EXERCISE DATA.

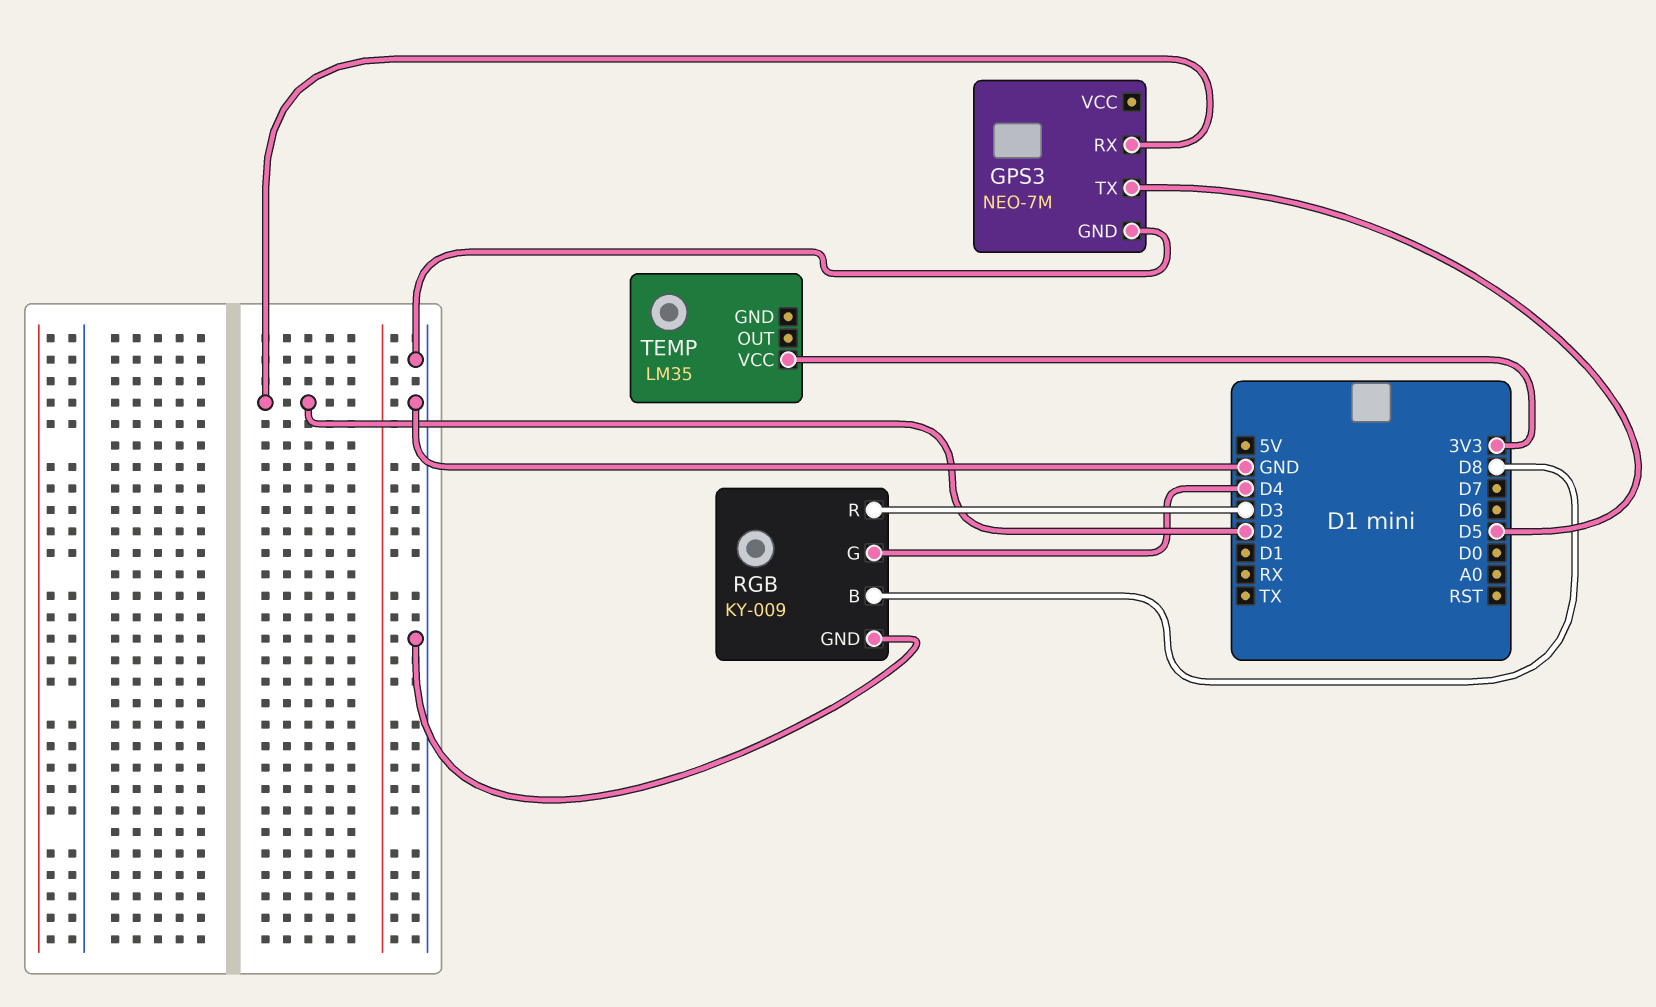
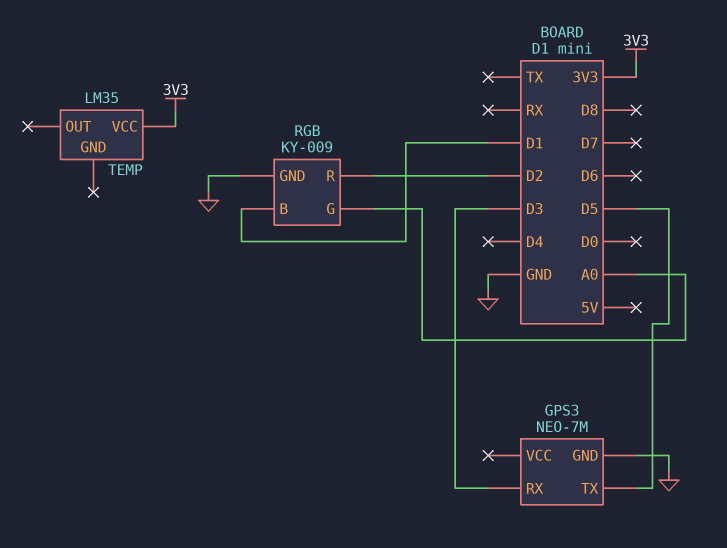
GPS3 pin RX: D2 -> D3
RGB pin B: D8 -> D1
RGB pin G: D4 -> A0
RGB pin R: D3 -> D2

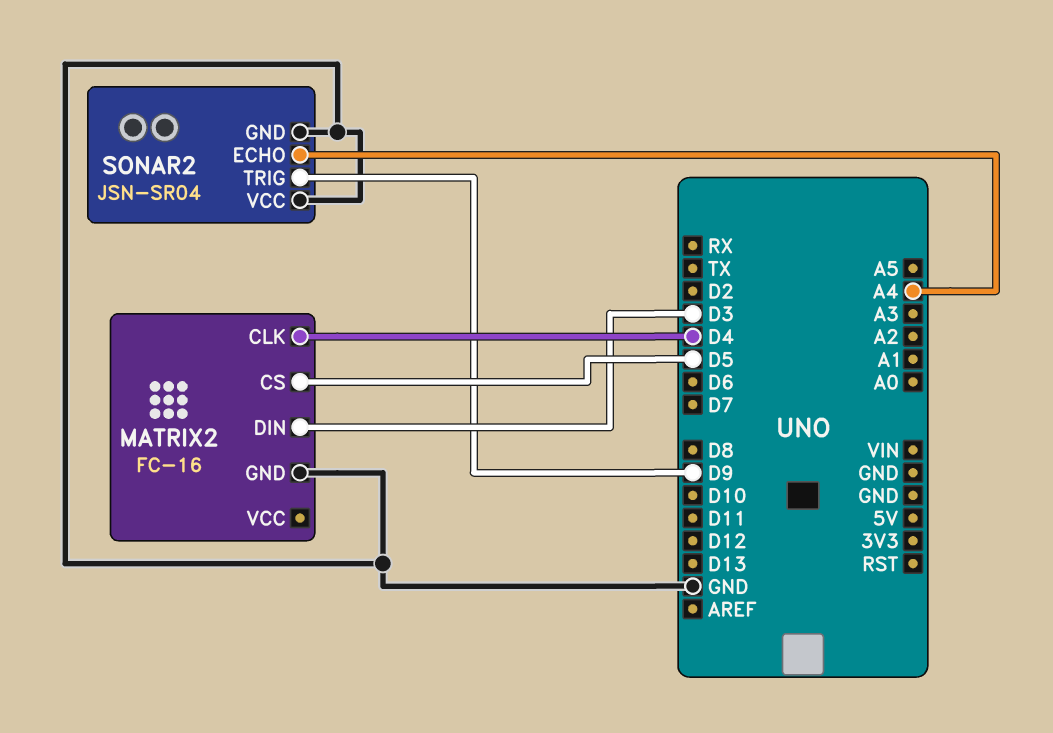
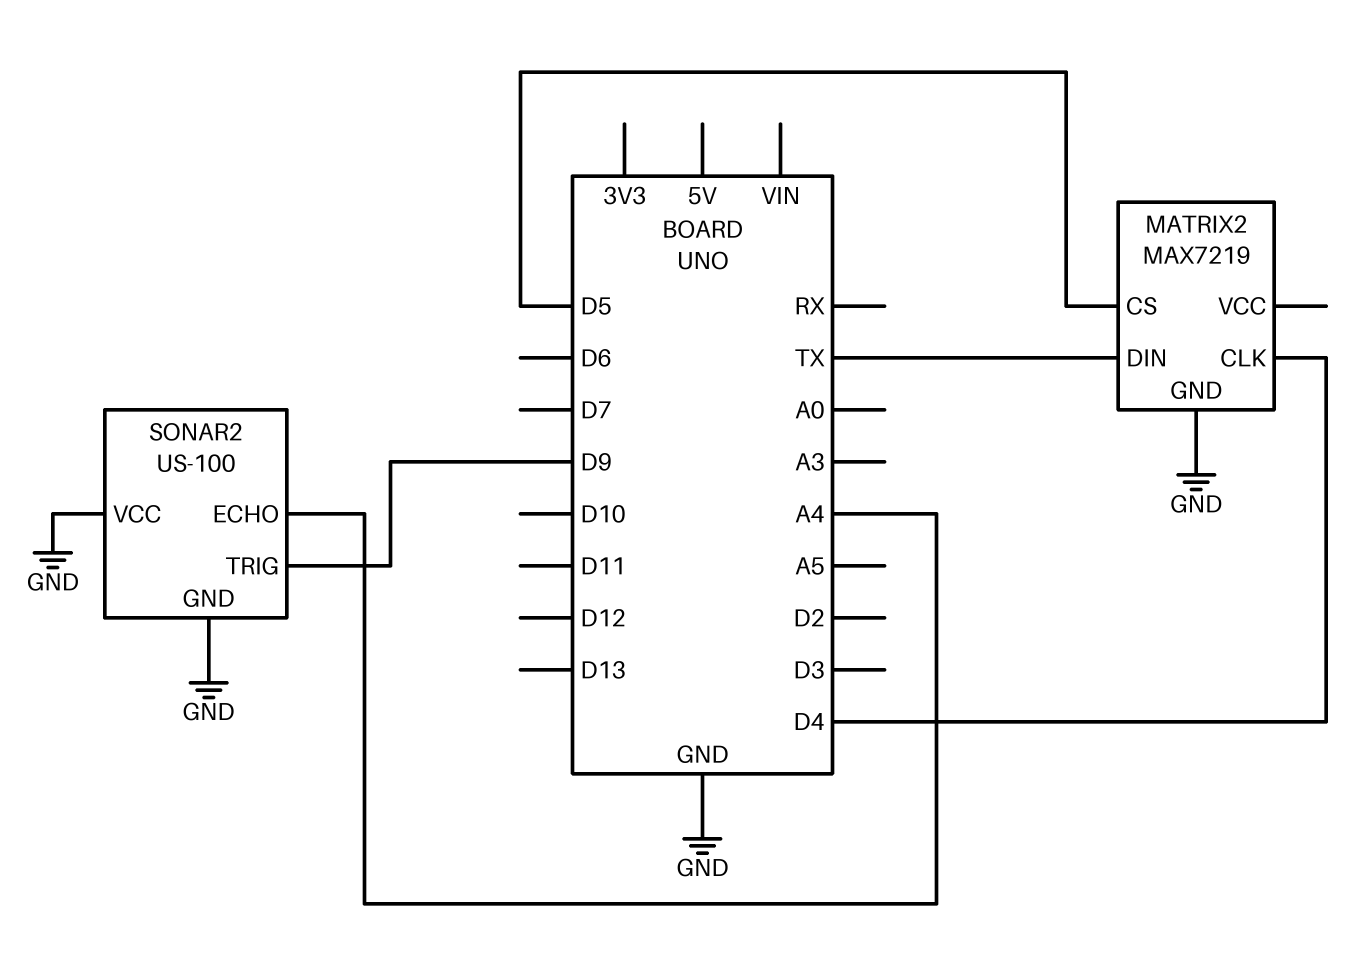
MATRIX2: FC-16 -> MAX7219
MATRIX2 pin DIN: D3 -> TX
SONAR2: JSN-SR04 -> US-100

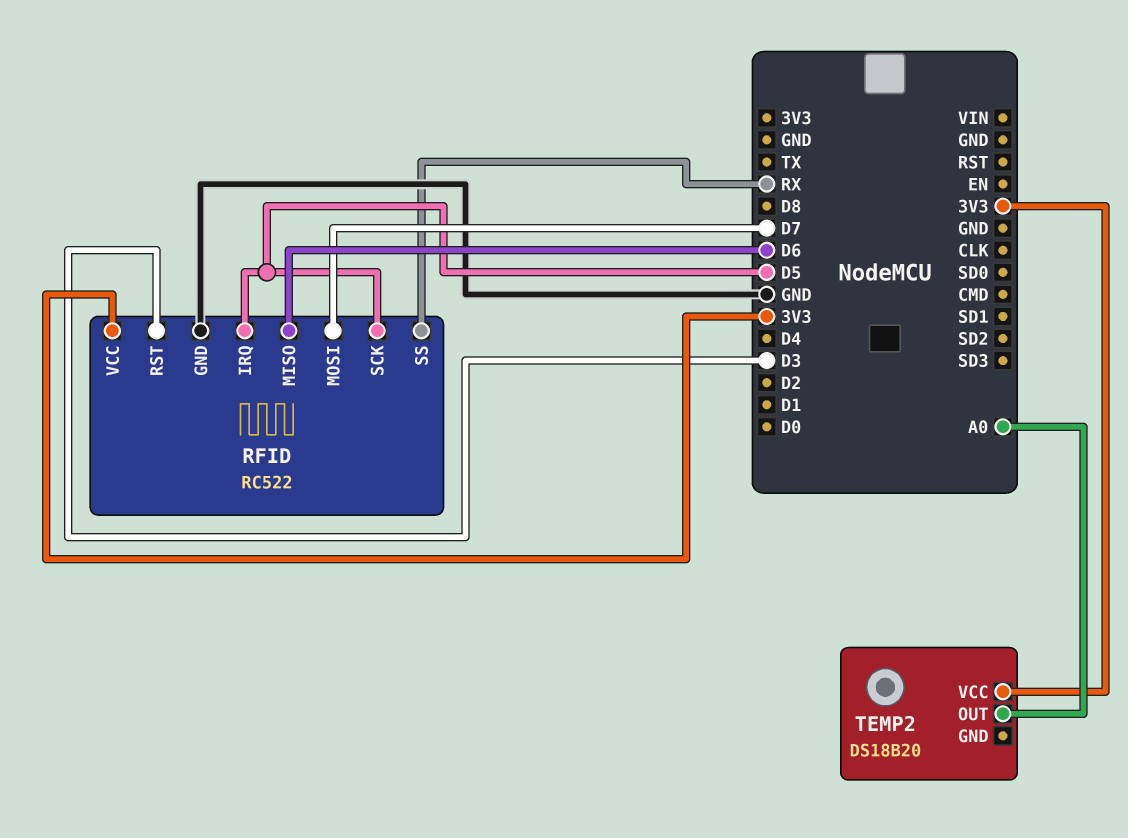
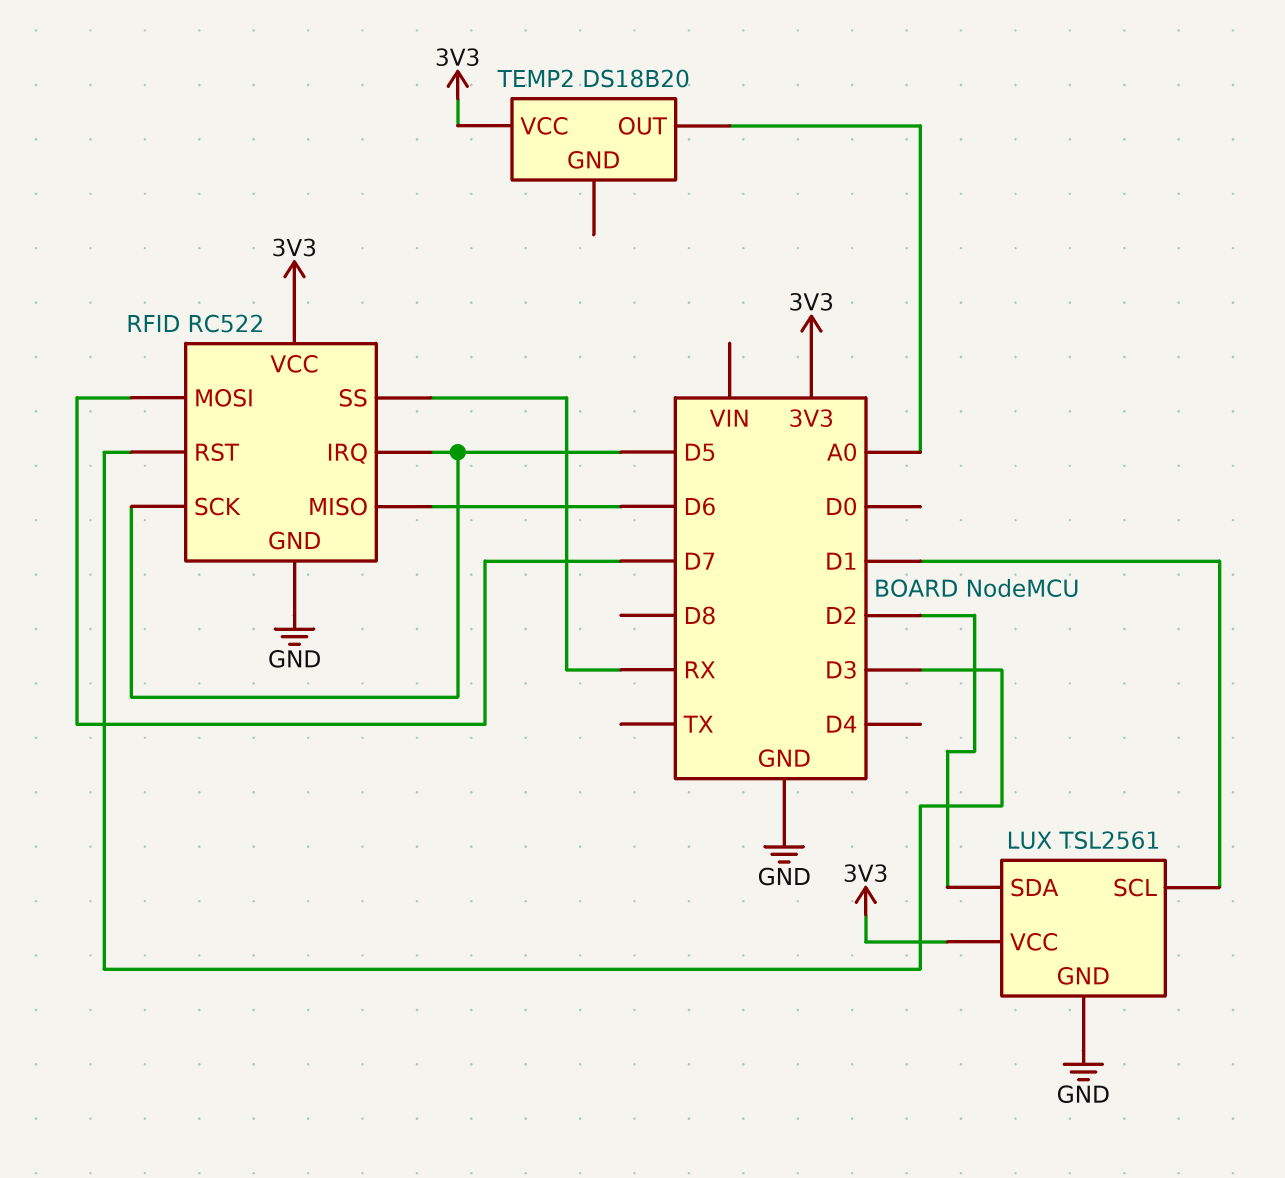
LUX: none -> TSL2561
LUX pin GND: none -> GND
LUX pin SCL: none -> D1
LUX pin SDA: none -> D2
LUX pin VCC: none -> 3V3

TASK REQUIREMENTS. Could you transcribe all of the data exactly and omit the pictures?

OUTPUT OF THE TASK.
GPS3 pin RX: D2 -> D3
RGB pin B: D8 -> D1
RGB pin G: D4 -> A0
RGB pin R: D3 -> D2

MATRIX2: FC-16 -> MAX7219
MATRIX2 pin DIN: D3 -> TX
SONAR2: JSN-SR04 -> US-100

LUX: none -> TSL2561
LUX pin GND: none -> GND
LUX pin SCL: none -> D1
LUX pin SDA: none -> D2
LUX pin VCC: none -> 3V3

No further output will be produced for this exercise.